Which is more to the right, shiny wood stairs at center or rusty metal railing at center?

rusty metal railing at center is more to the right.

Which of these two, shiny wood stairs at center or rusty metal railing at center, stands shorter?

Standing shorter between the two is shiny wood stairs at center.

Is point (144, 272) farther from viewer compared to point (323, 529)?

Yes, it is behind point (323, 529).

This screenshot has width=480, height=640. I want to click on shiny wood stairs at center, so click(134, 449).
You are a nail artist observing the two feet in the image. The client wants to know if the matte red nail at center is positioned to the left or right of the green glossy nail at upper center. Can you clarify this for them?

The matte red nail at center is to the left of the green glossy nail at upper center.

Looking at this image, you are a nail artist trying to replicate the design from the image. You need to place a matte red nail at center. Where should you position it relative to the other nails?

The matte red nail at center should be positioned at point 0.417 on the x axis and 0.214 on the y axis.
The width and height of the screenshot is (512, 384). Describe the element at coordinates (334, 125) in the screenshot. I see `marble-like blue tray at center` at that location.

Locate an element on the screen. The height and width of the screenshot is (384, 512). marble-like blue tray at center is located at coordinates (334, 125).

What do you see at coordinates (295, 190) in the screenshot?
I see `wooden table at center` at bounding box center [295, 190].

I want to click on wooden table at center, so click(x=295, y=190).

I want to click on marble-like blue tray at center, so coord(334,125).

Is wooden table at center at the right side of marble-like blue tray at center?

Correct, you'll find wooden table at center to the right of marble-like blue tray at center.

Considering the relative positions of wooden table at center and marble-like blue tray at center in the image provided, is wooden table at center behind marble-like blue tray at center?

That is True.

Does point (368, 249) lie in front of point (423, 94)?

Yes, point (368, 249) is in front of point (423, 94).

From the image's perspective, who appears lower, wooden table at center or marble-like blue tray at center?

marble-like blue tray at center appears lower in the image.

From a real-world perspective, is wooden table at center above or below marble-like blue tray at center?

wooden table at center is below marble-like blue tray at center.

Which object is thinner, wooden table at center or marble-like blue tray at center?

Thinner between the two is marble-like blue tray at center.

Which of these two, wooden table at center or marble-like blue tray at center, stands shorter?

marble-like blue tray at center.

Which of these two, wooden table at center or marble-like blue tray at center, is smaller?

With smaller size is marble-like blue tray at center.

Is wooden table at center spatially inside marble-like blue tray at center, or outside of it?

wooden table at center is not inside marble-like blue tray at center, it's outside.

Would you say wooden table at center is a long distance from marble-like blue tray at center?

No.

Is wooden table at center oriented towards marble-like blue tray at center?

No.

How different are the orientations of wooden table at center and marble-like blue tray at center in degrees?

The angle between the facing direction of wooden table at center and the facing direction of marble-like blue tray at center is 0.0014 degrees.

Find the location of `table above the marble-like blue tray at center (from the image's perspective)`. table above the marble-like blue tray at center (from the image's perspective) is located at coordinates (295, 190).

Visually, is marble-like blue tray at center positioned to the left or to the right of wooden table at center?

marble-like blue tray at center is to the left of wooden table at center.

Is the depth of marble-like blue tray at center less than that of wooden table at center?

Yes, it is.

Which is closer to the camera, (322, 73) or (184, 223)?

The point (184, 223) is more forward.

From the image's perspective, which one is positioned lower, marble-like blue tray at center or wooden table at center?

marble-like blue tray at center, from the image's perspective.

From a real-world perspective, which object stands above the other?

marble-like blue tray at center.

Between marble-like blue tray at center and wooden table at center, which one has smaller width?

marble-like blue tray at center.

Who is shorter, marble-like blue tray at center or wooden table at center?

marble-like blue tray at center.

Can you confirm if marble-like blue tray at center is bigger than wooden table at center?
————————
**Challenge**: Please copy all the records above word for word.

**Reply to the task**:
Which is more to the right, shiny wood stairs at center or rusty metal railing at center?

rusty metal railing at center is more to the right.

Which of these two, shiny wood stairs at center or rusty metal railing at center, stands shorter?

Standing shorter between the two is shiny wood stairs at center.

Is point (144, 272) farther from viewer compared to point (323, 529)?

Yes, it is behind point (323, 529).

This screenshot has width=480, height=640. I want to click on shiny wood stairs at center, so click(134, 449).
You are a nail artist observing the two feet in the image. The client wants to know if the matte red nail at center is positioned to the left or right of the green glossy nail at upper center. Can you clarify this for them?

The matte red nail at center is to the left of the green glossy nail at upper center.

Looking at this image, you are a nail artist trying to replicate the design from the image. You need to place a matte red nail at center. Where should you position it relative to the other nails?

The matte red nail at center should be positioned at point 0.417 on the x axis and 0.214 on the y axis.
The width and height of the screenshot is (512, 384). Describe the element at coordinates (334, 125) in the screenshot. I see `marble-like blue tray at center` at that location.

Locate an element on the screen. The height and width of the screenshot is (384, 512). marble-like blue tray at center is located at coordinates (334, 125).

What do you see at coordinates (295, 190) in the screenshot?
I see `wooden table at center` at bounding box center [295, 190].

I want to click on wooden table at center, so click(x=295, y=190).

I want to click on marble-like blue tray at center, so coord(334,125).

Is wooden table at center at the right side of marble-like blue tray at center?

Correct, you'll find wooden table at center to the right of marble-like blue tray at center.

Considering the relative positions of wooden table at center and marble-like blue tray at center in the image provided, is wooden table at center behind marble-like blue tray at center?

That is True.

Does point (368, 249) lie in front of point (423, 94)?

Yes, point (368, 249) is in front of point (423, 94).

From the image's perspective, who appears lower, wooden table at center or marble-like blue tray at center?

marble-like blue tray at center appears lower in the image.

From a real-world perspective, is wooden table at center above or below marble-like blue tray at center?

wooden table at center is below marble-like blue tray at center.

Which object is thinner, wooden table at center or marble-like blue tray at center?

Thinner between the two is marble-like blue tray at center.

Which of these two, wooden table at center or marble-like blue tray at center, stands shorter?

marble-like blue tray at center.

Which of these two, wooden table at center or marble-like blue tray at center, is smaller?

With smaller size is marble-like blue tray at center.

Is wooden table at center spatially inside marble-like blue tray at center, or outside of it?

wooden table at center is not inside marble-like blue tray at center, it's outside.

Would you say wooden table at center is a long distance from marble-like blue tray at center?

No.

Is wooden table at center oriented towards marble-like blue tray at center?

No.

How different are the orientations of wooden table at center and marble-like blue tray at center in degrees?

The angle between the facing direction of wooden table at center and the facing direction of marble-like blue tray at center is 0.0014 degrees.

Find the location of `table above the marble-like blue tray at center (from the image's perspective)`. table above the marble-like blue tray at center (from the image's perspective) is located at coordinates (295, 190).

Visually, is marble-like blue tray at center positioned to the left or to the right of wooden table at center?

marble-like blue tray at center is to the left of wooden table at center.

Is the depth of marble-like blue tray at center less than that of wooden table at center?

Yes, it is.

Which is closer to the camera, (322, 73) or (184, 223)?

The point (184, 223) is more forward.

From the image's perspective, which one is positioned lower, marble-like blue tray at center or wooden table at center?

marble-like blue tray at center, from the image's perspective.

From a real-world perspective, which object stands above the other?

marble-like blue tray at center.

Between marble-like blue tray at center and wooden table at center, which one has smaller width?

marble-like blue tray at center.

Who is shorter, marble-like blue tray at center or wooden table at center?

marble-like blue tray at center.

Can you confirm if marble-like blue tray at center is bigger than wooden table at center?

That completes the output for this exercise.